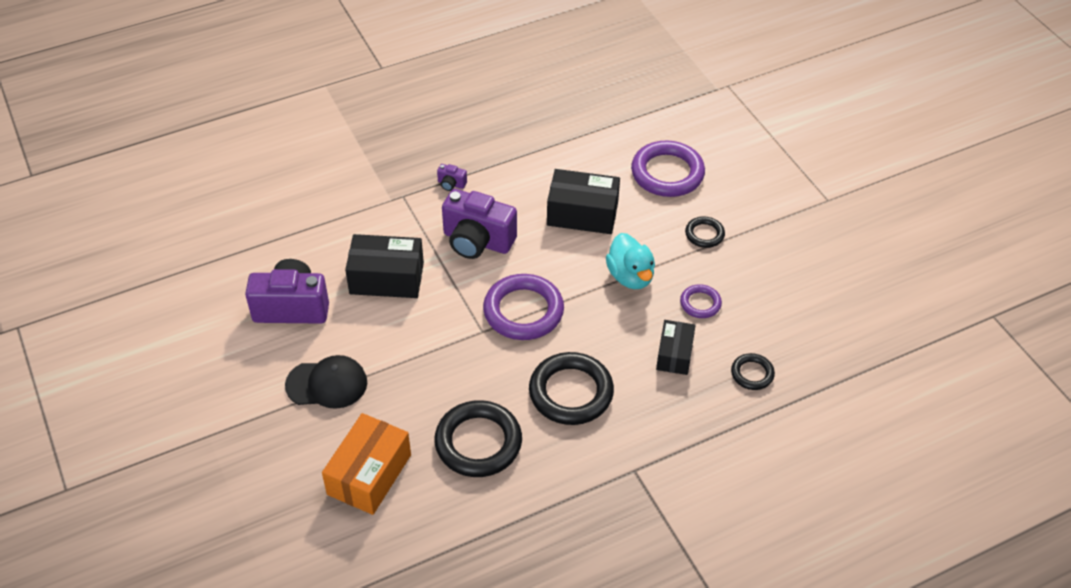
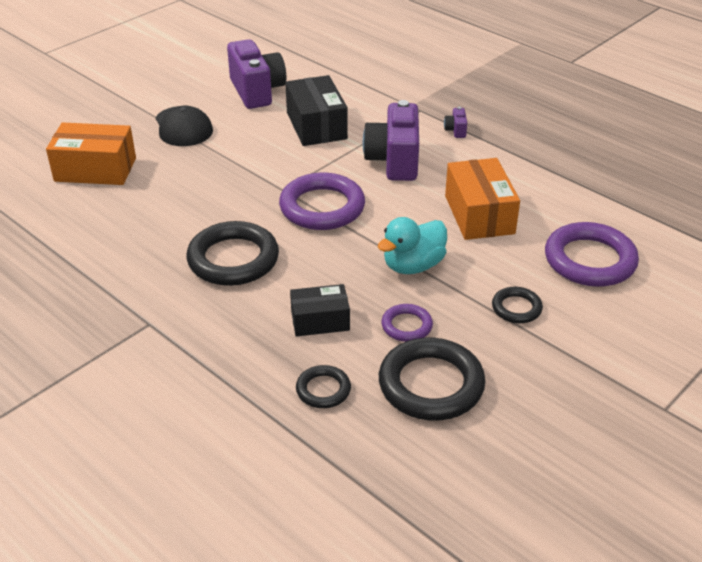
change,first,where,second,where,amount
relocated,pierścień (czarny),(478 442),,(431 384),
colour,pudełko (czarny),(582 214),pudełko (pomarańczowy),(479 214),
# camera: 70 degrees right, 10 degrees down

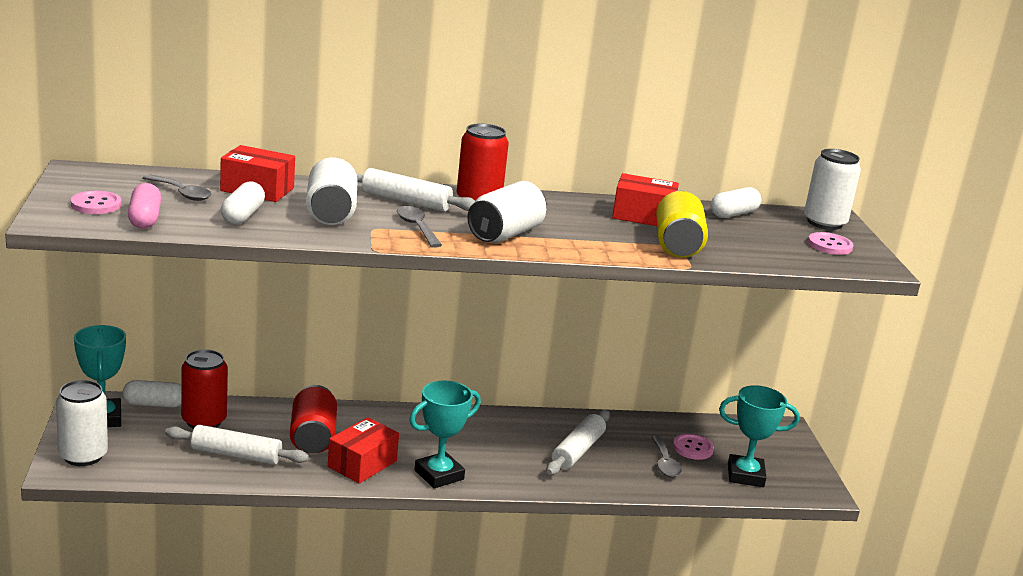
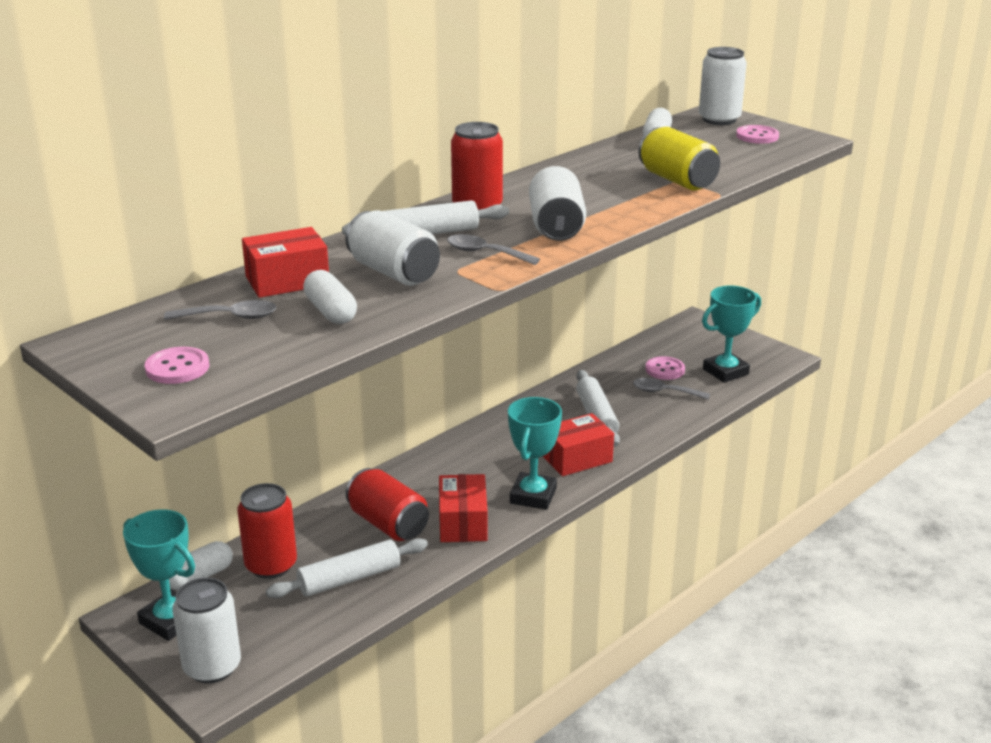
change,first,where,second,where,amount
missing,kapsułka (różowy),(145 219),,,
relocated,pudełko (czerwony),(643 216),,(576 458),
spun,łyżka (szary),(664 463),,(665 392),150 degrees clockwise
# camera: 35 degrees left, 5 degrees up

=== Work required ===
Images are to be skipped, and each line above is to be returned exactly.

=== Exercise answer ===
change,first,where,second,where,amount
relocated,pierścień (czarny),(478 442),,(431 384),
colour,pudełko (czarny),(582 214),pudełko (pomarańczowy),(479 214),
# camera: 70 degrees right, 10 degrees down

change,first,where,second,where,amount
missing,kapsułka (różowy),(145 219),,,
relocated,pudełko (czerwony),(643 216),,(576 458),
spun,łyżka (szary),(664 463),,(665 392),150 degrees clockwise
# camera: 35 degrees left, 5 degrees up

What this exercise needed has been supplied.